===== Data records =====

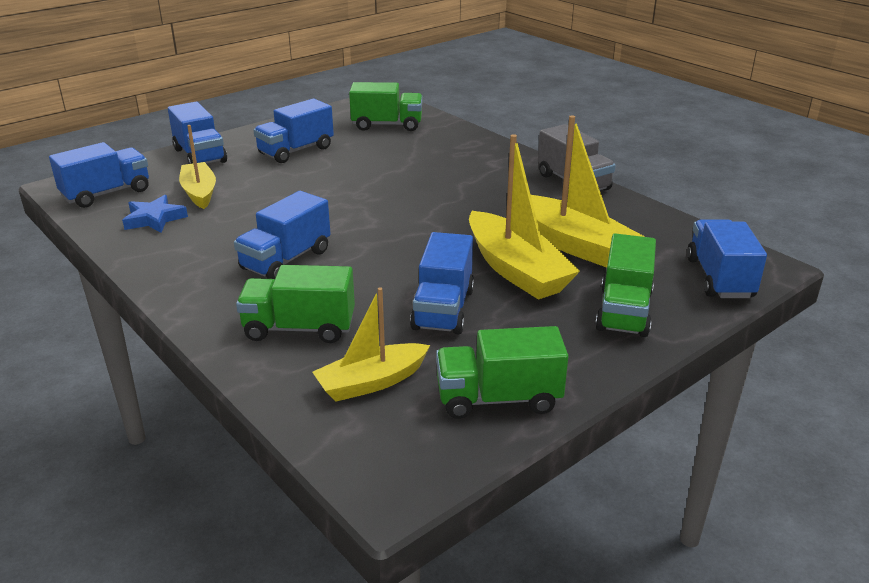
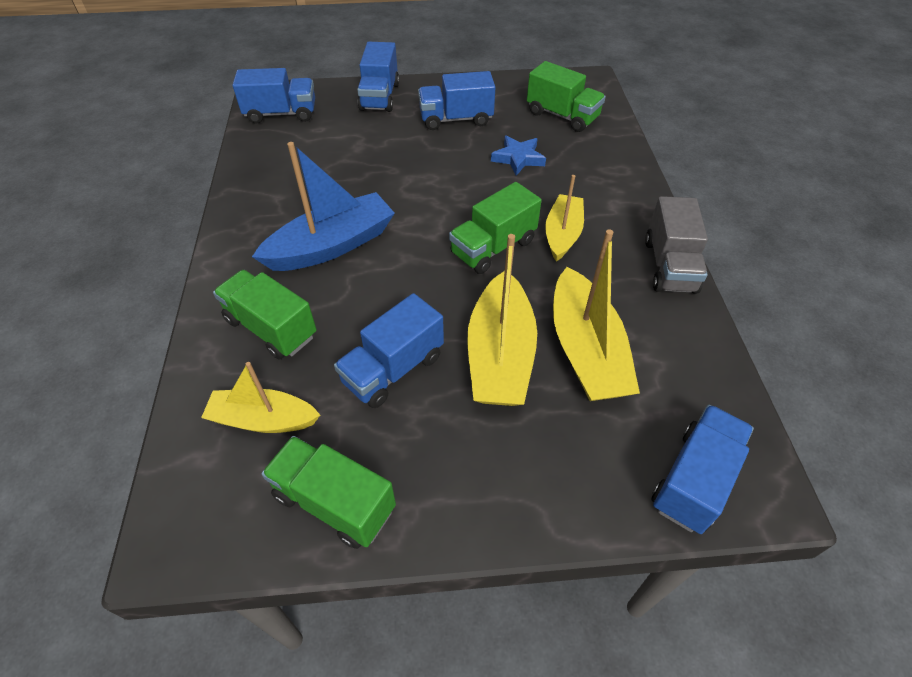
camera: 35 degrees right, 20 degrees up
blue star [122,195,188,233] -> blue star moved to [491,135,546,176]
yellow boat [179,125,216,209] -> yellow boat moved to [545,175,584,261]
blue truck [234,191,331,279] -> blue boat [252,142,395,271]
green truck [595,234,656,337] -> green truck moved to [449,182,542,274]

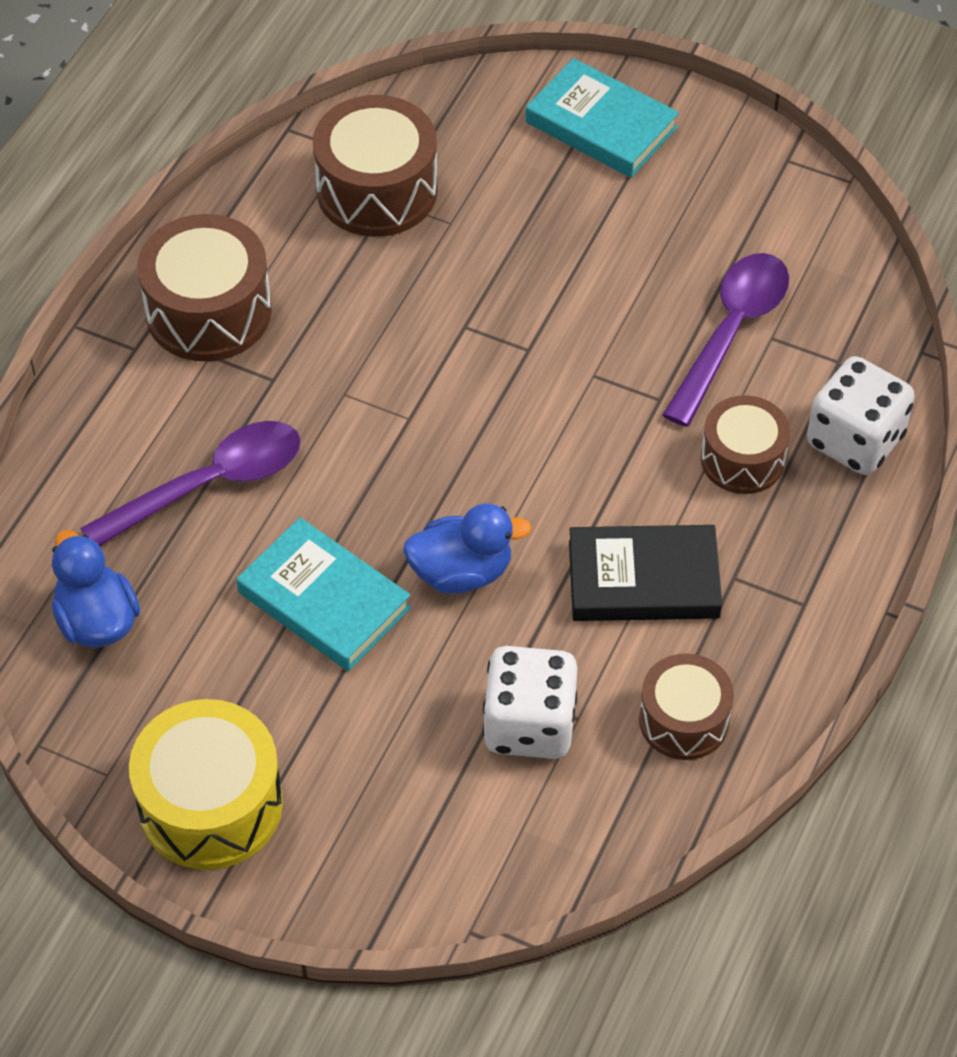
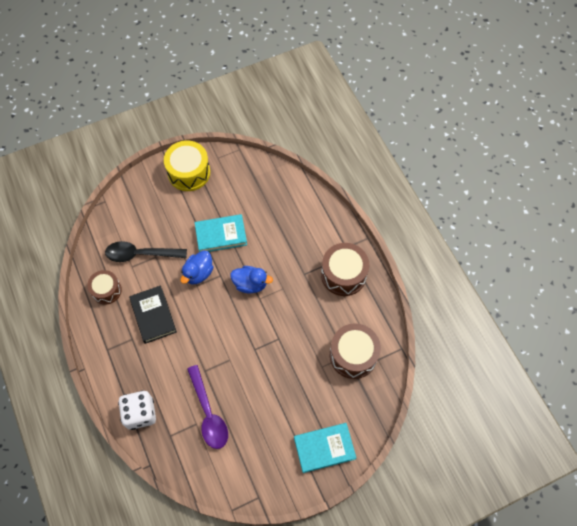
camera: 130 degrees right, 10 degrees up
blue duck [51,530,140,647] -> blue duck moved to [230,266,273,294]
purple spoon [80,421,301,546] -> none
white dice [483,646,577,759] -> black spoon [105,241,187,262]
black book [569,525,722,621] -> black book turned 60 degrees counterclockwise [129,285,177,344]
brown drum [701,395,790,494] -> none

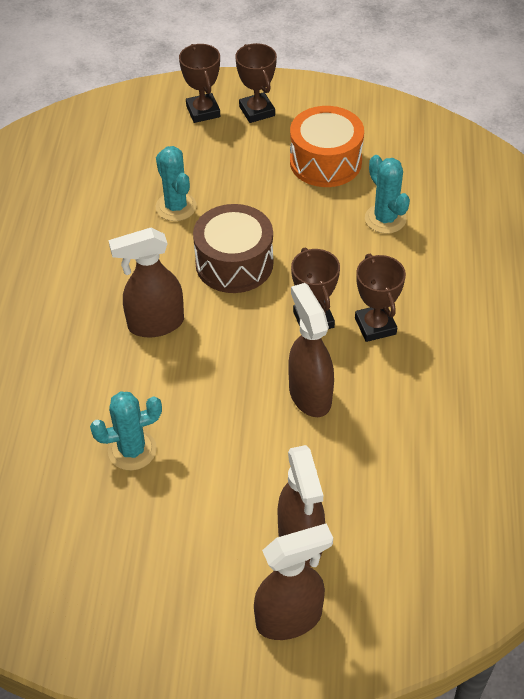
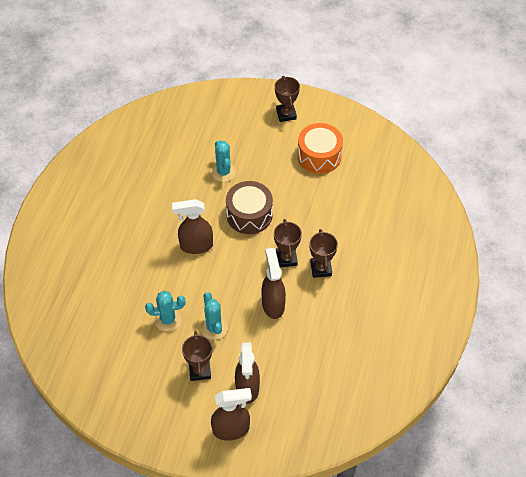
camera: 10 degrees right, 5 degrees up
brown trophy [179,44,220,123] -> brown trophy moved to [182,331,212,381]
turquoise cactus [365,155,410,234] -> turquoise cactus moved to [201,292,228,340]

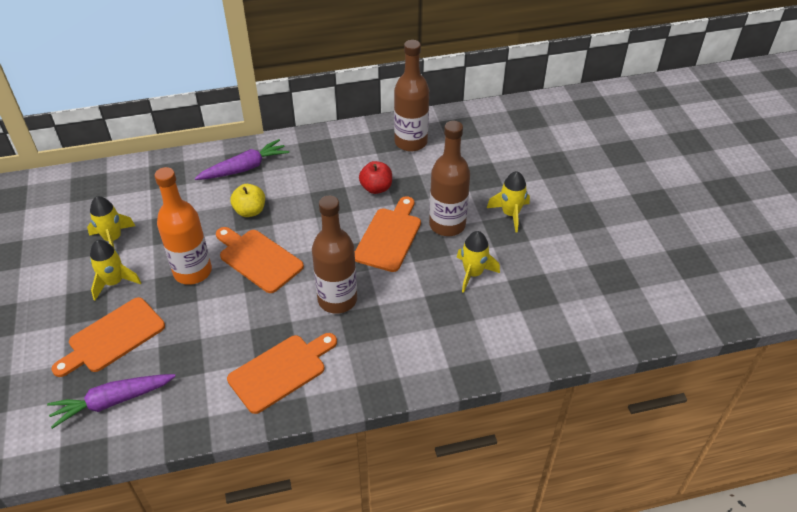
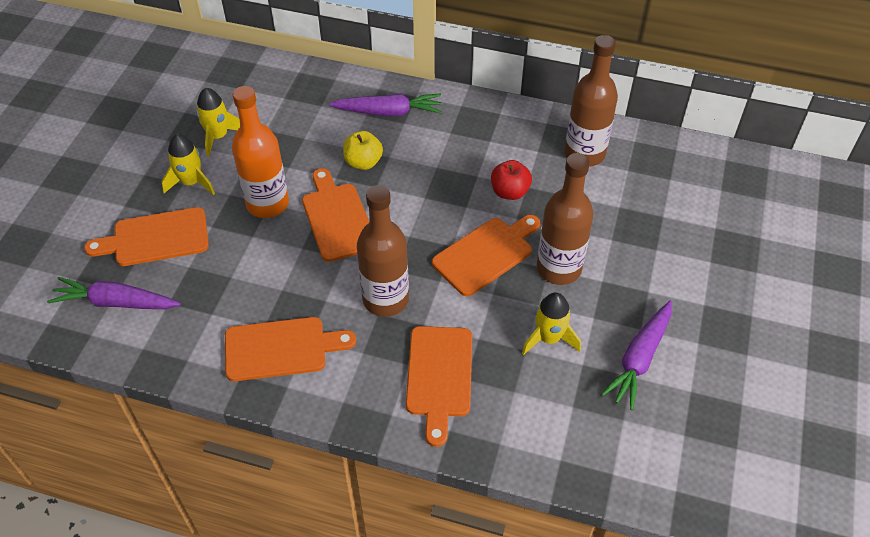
camera: 30 degrees right, 5 degrees up
yellow rocket [487,171,530,233] -> none
none -> orange cutting board [406,326,472,447]
none -> purple carrot [600,301,672,410]

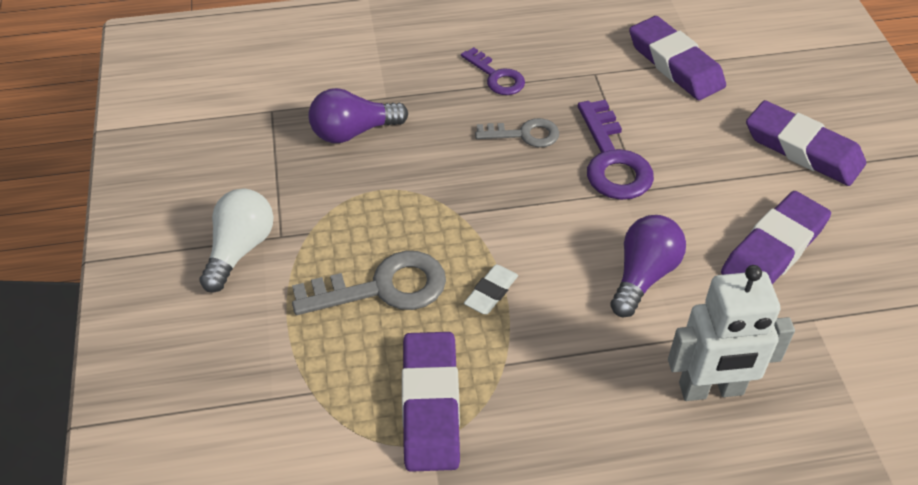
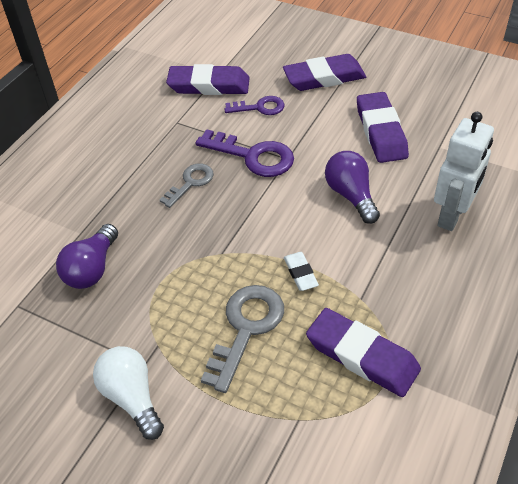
camera: 50 degrees left, 0 degrees up
purple key [461,47,525,95] -> purple key moved to [225,96,285,115]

=====

> Assignment: Exercise for the records above: copy only the lines from the one with "brown drum [701,395,790,494] -> none" to the one with "camera: 30 degrees right, 5 degrees up", both ends kept, and drop the pictures.

> Result for this task:
brown drum [701,395,790,494] -> none

camera: 10 degrees right, 5 degrees up
brown trophy [179,44,220,123] -> brown trophy moved to [182,331,212,381]
turquoise cactus [365,155,410,234] -> turquoise cactus moved to [201,292,228,340]

camera: 30 degrees right, 5 degrees up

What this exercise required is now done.